- **THE DATA**
---------------
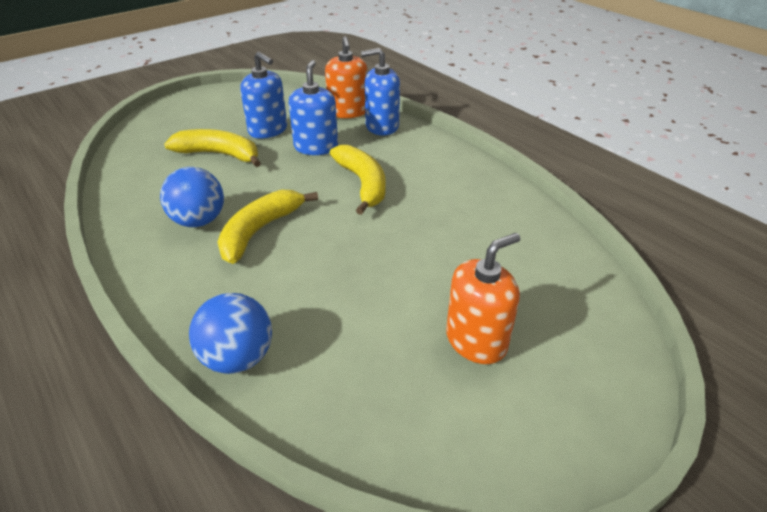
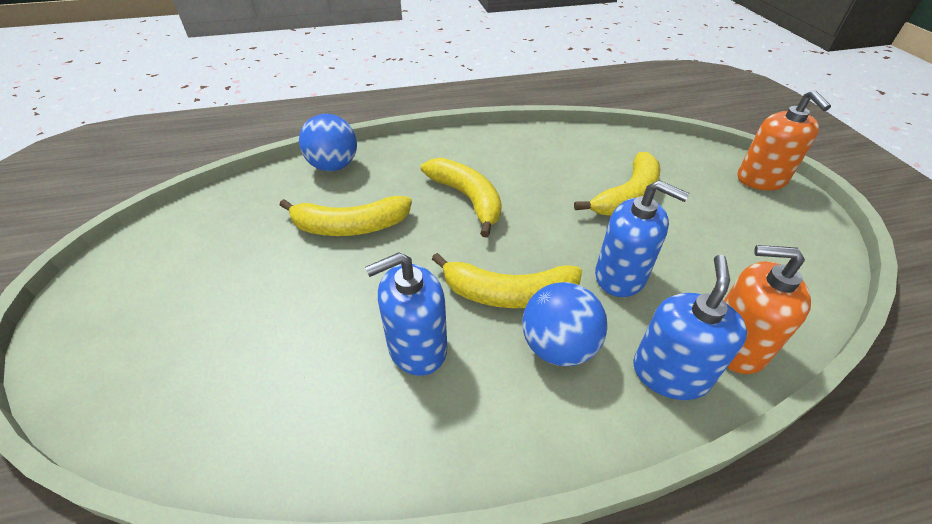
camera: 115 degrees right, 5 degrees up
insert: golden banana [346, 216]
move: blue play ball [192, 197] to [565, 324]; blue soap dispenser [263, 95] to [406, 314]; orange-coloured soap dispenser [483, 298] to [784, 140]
---------------
- **WHAT IS REQUIRED**
Make an exact copy of the listing above. Its pictures are not needed.

- **WRITTEN ANSWER**
camera: 115 degrees right, 5 degrees up
insert: golden banana [346, 216]
move: blue play ball [192, 197] to [565, 324]; blue soap dispenser [263, 95] to [406, 314]; orange-coloured soap dispenser [483, 298] to [784, 140]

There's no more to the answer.